__PROBLEM REQUIREMENTS__. From the records below, transcribe only the lines running from the one with "turquoise plate [415,194,518,248]" through the one with "none -> blue cutting board [113,371,166,430]". Keep both of those end lines.

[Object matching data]

- Opening Delimiter -

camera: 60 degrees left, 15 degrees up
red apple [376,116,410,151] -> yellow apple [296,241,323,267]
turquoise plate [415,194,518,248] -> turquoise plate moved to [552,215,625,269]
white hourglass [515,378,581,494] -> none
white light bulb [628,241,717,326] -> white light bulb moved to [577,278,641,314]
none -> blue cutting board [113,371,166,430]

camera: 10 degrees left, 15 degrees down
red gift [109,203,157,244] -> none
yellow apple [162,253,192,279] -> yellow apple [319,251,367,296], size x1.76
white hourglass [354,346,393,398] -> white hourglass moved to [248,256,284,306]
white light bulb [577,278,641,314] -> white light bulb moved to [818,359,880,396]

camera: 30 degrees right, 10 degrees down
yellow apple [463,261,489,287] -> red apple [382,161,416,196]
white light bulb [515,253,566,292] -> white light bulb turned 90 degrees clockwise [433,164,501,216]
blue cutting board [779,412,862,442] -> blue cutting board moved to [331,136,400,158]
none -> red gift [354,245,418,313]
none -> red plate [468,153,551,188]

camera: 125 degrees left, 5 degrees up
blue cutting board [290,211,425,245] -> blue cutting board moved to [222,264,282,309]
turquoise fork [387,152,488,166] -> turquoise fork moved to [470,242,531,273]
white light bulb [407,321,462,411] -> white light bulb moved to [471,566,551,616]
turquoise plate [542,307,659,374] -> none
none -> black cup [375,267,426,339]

- Closing Delimiter -

__TASK RESPONSE__.
turquoise plate [415,194,518,248] -> turquoise plate moved to [552,215,625,269]
white hourglass [515,378,581,494] -> none
white light bulb [628,241,717,326] -> white light bulb moved to [577,278,641,314]
none -> blue cutting board [113,371,166,430]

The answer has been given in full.